*** Opening of Given information ***

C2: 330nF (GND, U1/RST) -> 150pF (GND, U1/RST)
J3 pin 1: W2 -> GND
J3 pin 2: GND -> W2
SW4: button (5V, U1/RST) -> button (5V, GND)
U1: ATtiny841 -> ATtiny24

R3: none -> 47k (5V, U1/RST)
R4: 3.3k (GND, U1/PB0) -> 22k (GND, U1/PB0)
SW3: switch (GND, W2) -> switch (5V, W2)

*** Close of Given information ***
*** Opening of Given information ***

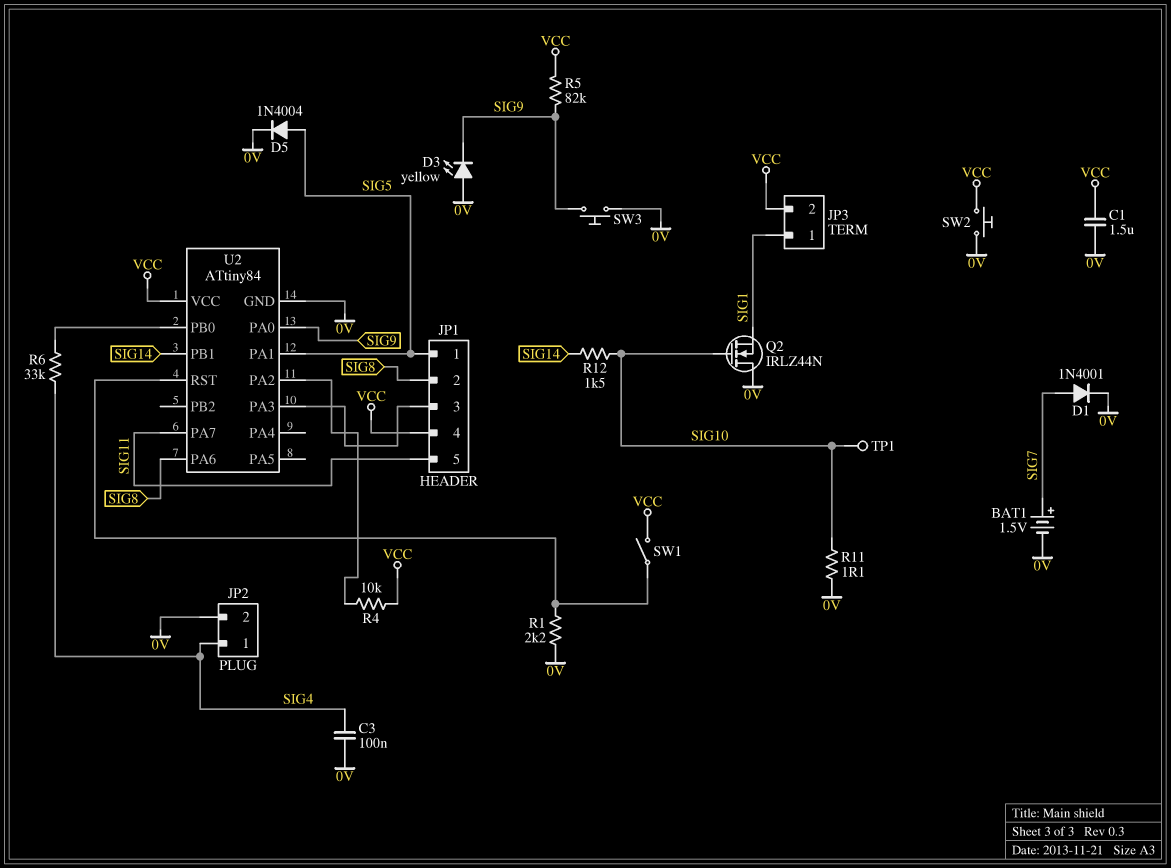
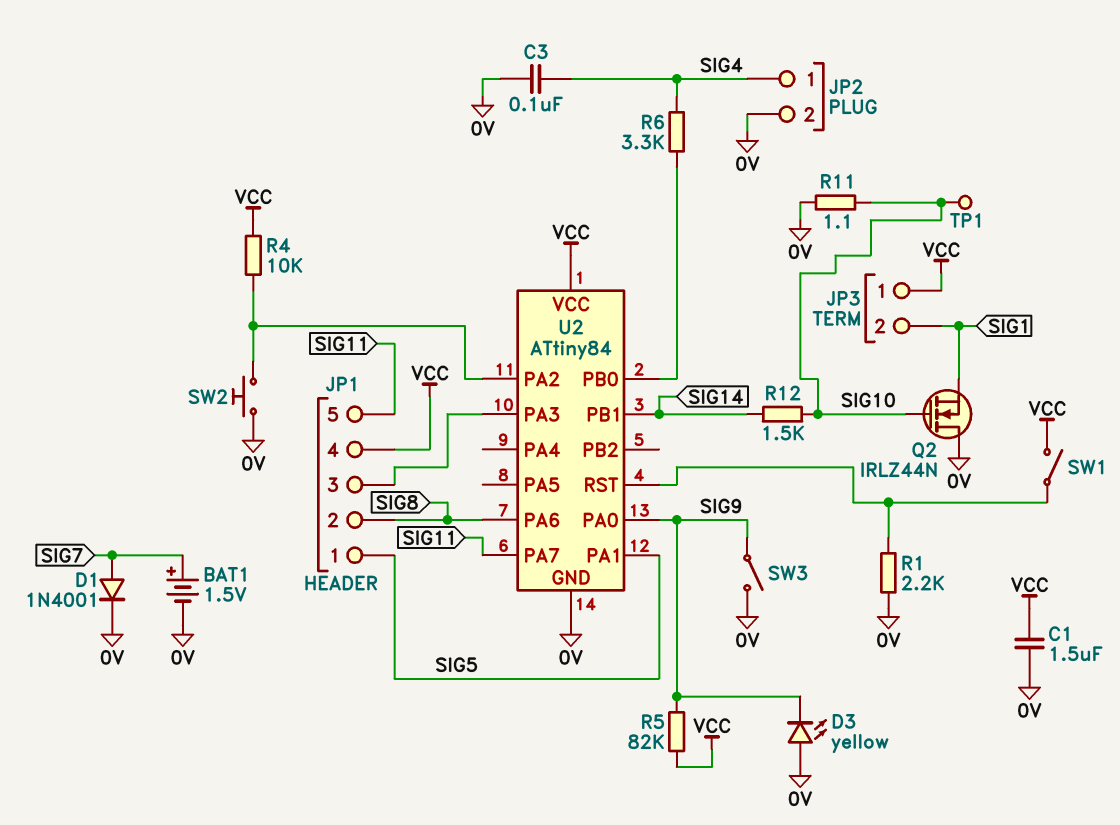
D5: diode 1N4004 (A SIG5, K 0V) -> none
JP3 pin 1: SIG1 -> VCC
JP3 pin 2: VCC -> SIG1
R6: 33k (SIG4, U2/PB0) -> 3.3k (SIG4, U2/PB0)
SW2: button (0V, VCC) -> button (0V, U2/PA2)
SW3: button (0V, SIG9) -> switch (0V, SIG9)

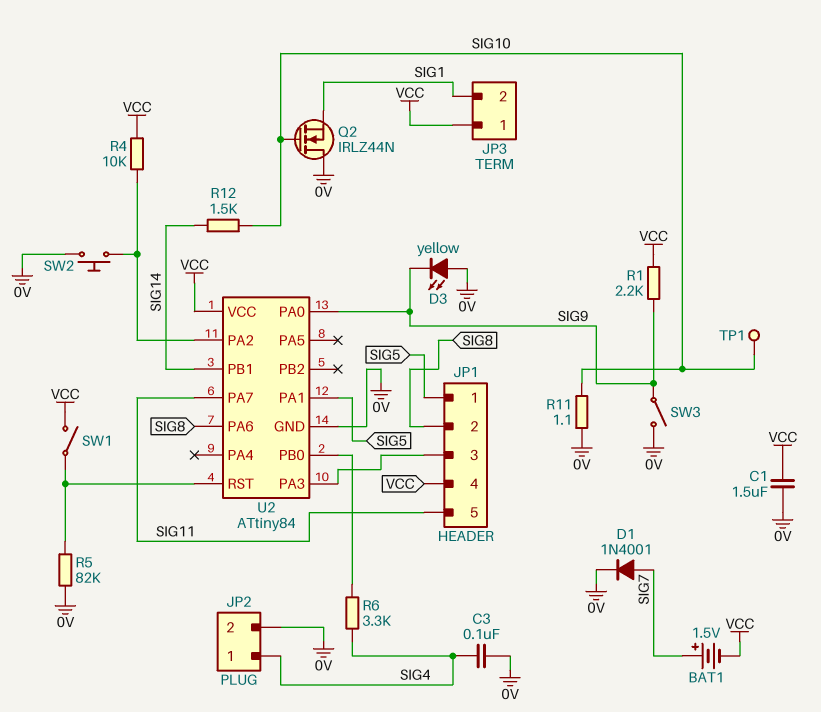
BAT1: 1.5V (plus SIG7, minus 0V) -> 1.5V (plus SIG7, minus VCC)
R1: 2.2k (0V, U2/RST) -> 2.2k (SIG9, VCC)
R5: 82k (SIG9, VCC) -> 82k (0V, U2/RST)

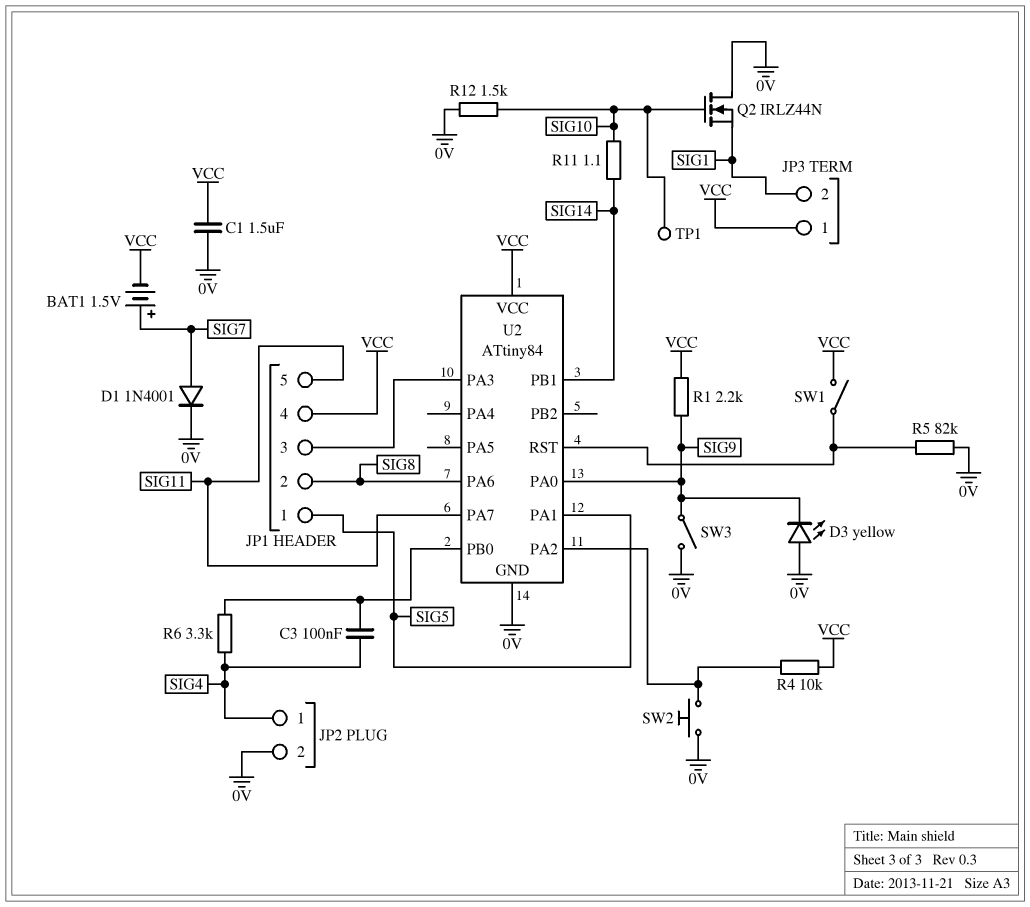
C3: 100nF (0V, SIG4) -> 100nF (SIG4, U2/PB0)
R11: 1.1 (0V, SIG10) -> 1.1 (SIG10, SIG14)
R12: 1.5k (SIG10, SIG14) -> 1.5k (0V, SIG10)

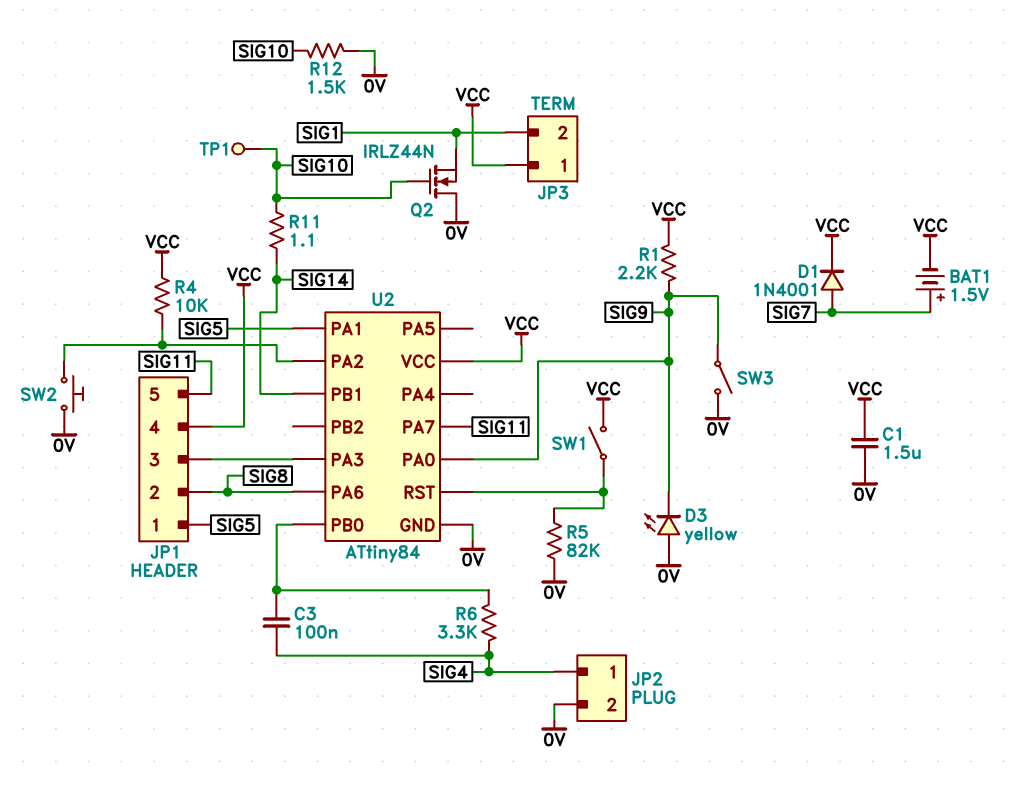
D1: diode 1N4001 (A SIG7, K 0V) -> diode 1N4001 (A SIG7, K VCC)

*** Close of Given information ***
*** Opening of Given information ***

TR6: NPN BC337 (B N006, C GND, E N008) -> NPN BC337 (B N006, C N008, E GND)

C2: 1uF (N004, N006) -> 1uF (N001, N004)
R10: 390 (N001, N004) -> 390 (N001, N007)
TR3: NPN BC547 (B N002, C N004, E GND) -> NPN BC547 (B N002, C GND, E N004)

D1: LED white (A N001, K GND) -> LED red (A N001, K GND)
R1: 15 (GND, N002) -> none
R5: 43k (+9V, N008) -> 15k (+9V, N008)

*** Close of Given information ***

- **Task details**:
Print the part of the listing above that opens with the line containing "R11: 1.1 (0V, SIG10) -> 1.1 (SIG10, SIG14)" and closes with the line containing "D1: diode 1N4001". Copy it exactly, both ends included, and omit the pictures.

- **Answer area**:
R11: 1.1 (0V, SIG10) -> 1.1 (SIG10, SIG14)
R12: 1.5k (SIG10, SIG14) -> 1.5k (0V, SIG10)

D1: diode 1N4001 (A SIG7, K 0V) -> diode 1N4001 (A SIG7, K VCC)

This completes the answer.